Material to process section start

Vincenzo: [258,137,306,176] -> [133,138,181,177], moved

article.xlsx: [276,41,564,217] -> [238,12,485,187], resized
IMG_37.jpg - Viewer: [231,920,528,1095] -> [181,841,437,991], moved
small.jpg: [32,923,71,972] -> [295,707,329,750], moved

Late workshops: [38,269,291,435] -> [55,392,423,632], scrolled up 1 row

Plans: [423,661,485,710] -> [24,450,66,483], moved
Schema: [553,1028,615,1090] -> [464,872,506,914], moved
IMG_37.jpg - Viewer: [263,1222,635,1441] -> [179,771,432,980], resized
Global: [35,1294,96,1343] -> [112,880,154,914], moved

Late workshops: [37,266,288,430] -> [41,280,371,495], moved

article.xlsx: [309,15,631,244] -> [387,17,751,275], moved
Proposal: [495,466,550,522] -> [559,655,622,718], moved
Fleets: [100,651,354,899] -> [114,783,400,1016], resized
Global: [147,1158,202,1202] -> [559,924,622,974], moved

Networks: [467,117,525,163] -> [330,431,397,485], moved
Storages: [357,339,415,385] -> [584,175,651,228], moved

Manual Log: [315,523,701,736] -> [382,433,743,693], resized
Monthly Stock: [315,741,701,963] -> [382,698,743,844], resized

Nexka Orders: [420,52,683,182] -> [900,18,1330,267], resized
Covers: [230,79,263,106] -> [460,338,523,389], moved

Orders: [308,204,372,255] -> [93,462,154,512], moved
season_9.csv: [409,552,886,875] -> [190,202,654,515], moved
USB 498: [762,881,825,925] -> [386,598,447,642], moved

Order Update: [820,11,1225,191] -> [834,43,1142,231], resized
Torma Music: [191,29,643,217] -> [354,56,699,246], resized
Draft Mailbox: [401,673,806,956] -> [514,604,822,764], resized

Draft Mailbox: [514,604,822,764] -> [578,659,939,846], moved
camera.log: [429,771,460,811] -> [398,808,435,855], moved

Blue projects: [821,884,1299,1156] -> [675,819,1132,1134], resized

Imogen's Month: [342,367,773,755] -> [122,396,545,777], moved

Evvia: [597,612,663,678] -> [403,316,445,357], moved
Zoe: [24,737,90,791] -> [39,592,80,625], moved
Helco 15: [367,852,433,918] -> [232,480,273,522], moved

Material to process section end

(The problem) From the listing above, return every line that carries the string "Draft".

(Written solution)
Draft Mailbox: [401,673,806,956] -> [514,604,822,764], resized
Draft Mailbox: [514,604,822,764] -> [578,659,939,846], moved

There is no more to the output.